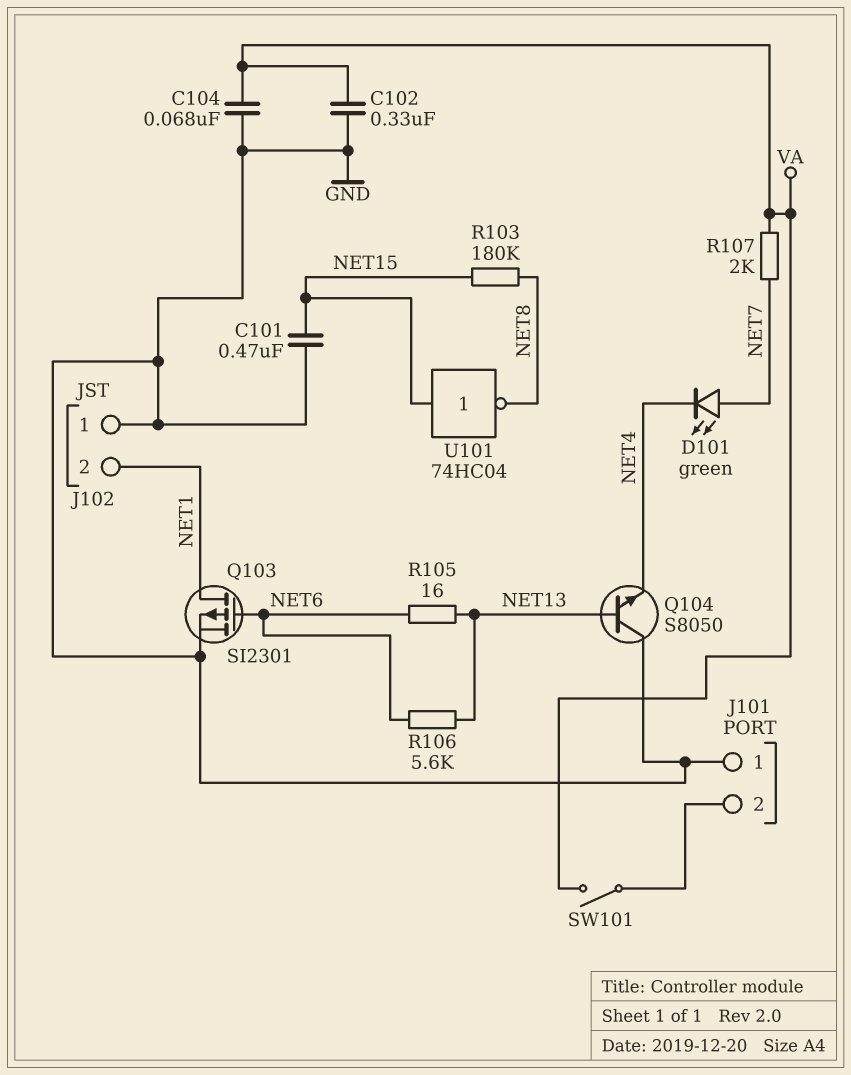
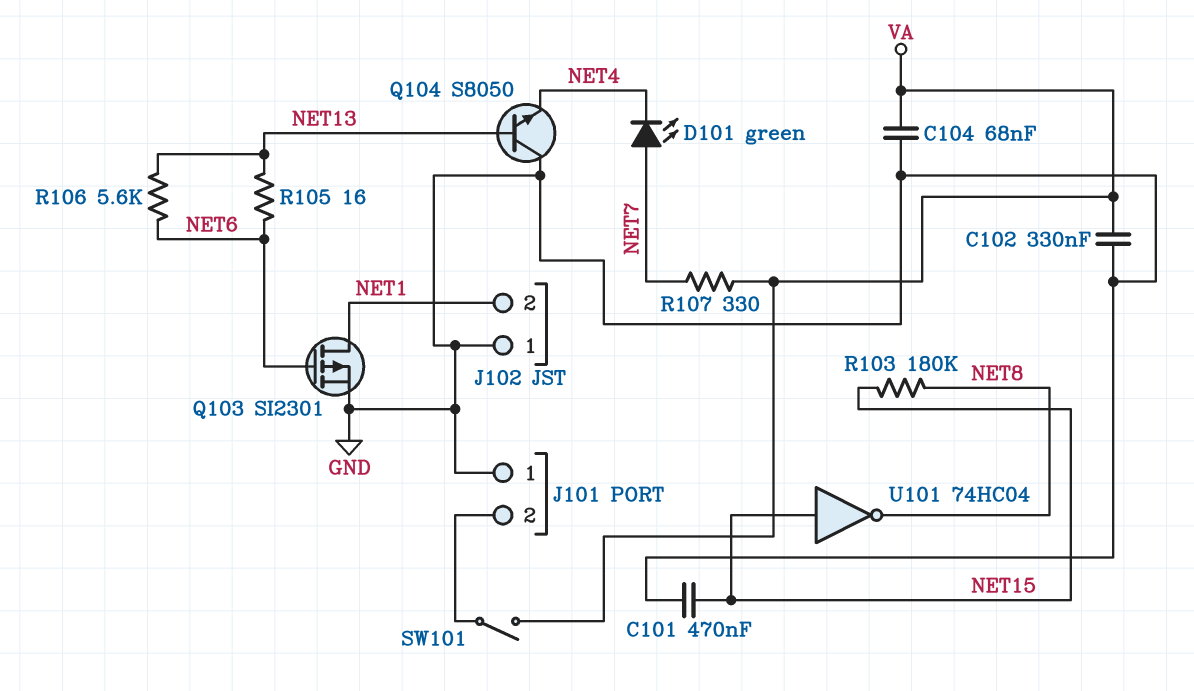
R107: 2k (NET7, VA) -> 330 (NET7, VA)

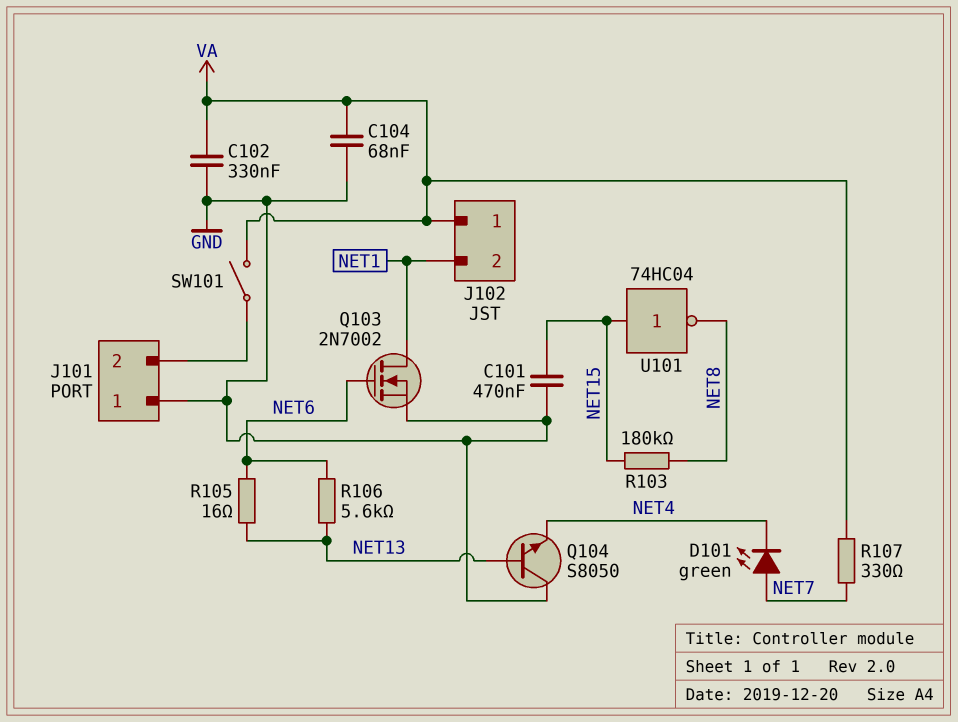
J102 pin 1: GND -> VA
Q103: PMOS SI2301 (G NET6, D NET1, S GND) -> NMOS 2N7002 (G NET6, D NET1, S GND)

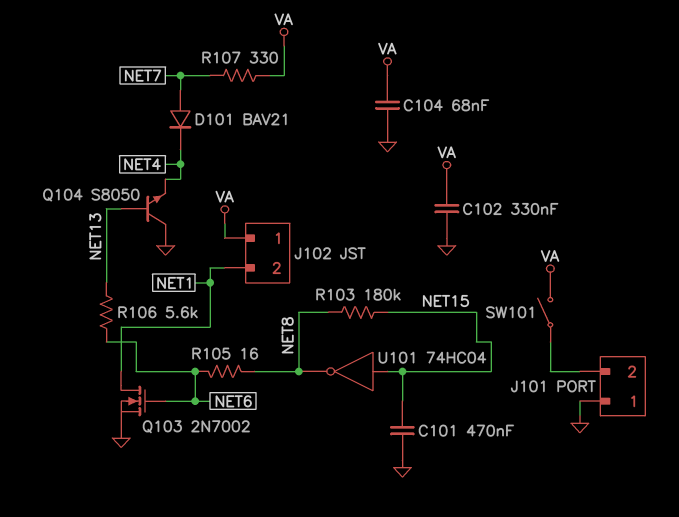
D101: LED green (A NET7, K NET4) -> diode BAV21 (A NET7, K NET4)
R105: 16 (NET6, NET13) -> 16 (NET6, NET8)

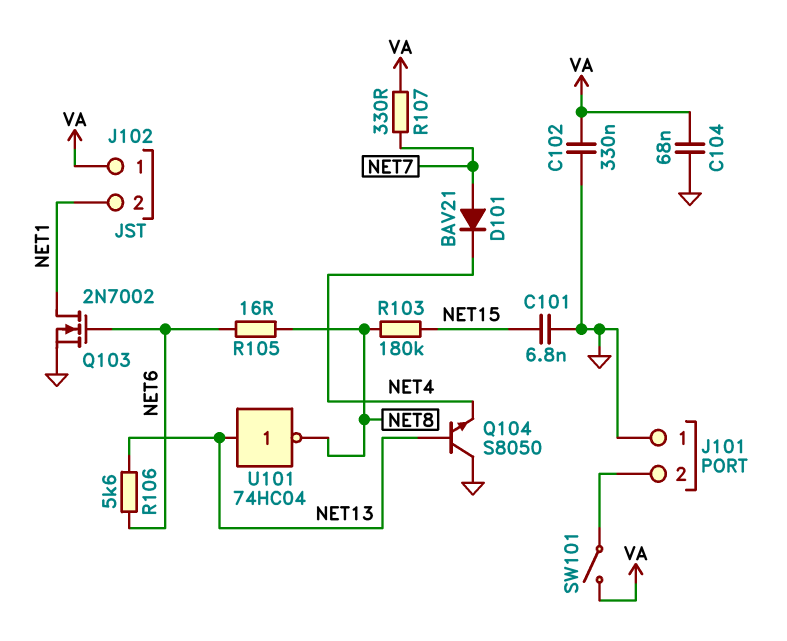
C101: 470nF (GND, NET15) -> 6.8nF (GND, NET15)
U101: NOT 74HC04 (in NET15, out NET8) -> NOT 74HC04 (in NET13, out NET8)

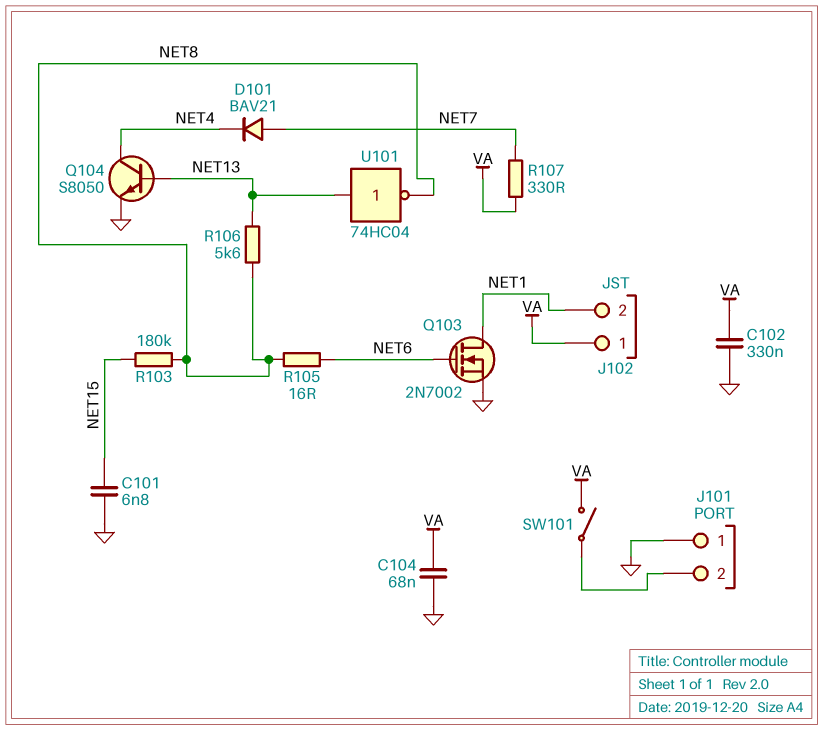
Q104: NPN S8050 (B NET13, C GND, E NET4) -> NPN S8050 (B NET13, C NET4, E GND)
R106: 5.6k (NET6, NET13) -> 5.6k (NET8, NET13)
+ + + + + + +
Instructions to follow
The answer should be an exact restatement of every entry, with the pictures omitted.

Solution below
R107: 2k (NET7, VA) -> 330 (NET7, VA)

J102 pin 1: GND -> VA
Q103: PMOS SI2301 (G NET6, D NET1, S GND) -> NMOS 2N7002 (G NET6, D NET1, S GND)

D101: LED green (A NET7, K NET4) -> diode BAV21 (A NET7, K NET4)
R105: 16 (NET6, NET13) -> 16 (NET6, NET8)

C101: 470nF (GND, NET15) -> 6.8nF (GND, NET15)
U101: NOT 74HC04 (in NET15, out NET8) -> NOT 74HC04 (in NET13, out NET8)

Q104: NPN S8050 (B NET13, C GND, E NET4) -> NPN S8050 (B NET13, C NET4, E GND)
R106: 5.6k (NET6, NET13) -> 5.6k (NET8, NET13)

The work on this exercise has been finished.